▶ [Exercise instructions]: Using the data below, return every line that holds the word "VRAW".

Difference listings
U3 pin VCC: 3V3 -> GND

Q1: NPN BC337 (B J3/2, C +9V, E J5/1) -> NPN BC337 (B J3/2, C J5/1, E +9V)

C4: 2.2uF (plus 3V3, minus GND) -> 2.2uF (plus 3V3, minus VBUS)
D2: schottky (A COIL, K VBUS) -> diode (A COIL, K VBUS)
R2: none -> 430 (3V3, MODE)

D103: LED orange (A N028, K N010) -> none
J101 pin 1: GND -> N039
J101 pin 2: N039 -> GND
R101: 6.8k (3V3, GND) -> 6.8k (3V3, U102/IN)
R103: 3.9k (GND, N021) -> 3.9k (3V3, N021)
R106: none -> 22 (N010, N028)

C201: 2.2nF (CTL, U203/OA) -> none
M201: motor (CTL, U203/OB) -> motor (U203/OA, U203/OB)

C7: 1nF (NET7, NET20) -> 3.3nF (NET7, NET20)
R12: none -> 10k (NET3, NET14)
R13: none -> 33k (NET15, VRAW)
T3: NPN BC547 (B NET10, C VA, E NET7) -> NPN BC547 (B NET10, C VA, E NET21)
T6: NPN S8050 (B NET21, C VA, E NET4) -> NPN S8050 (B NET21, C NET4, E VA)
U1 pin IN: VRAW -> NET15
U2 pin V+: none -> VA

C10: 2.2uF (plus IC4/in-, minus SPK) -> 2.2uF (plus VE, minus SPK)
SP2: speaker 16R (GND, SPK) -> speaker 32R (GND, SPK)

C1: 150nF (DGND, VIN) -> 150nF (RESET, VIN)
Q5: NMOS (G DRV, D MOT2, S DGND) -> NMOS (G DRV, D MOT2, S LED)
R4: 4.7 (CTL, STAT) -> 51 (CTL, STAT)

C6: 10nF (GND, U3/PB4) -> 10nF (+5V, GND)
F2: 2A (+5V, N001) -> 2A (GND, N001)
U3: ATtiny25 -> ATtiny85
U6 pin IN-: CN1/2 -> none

▶ [Completed exercise]:
R13: none -> 33k (NET15, VRAW)
U1 pin IN: VRAW -> NET15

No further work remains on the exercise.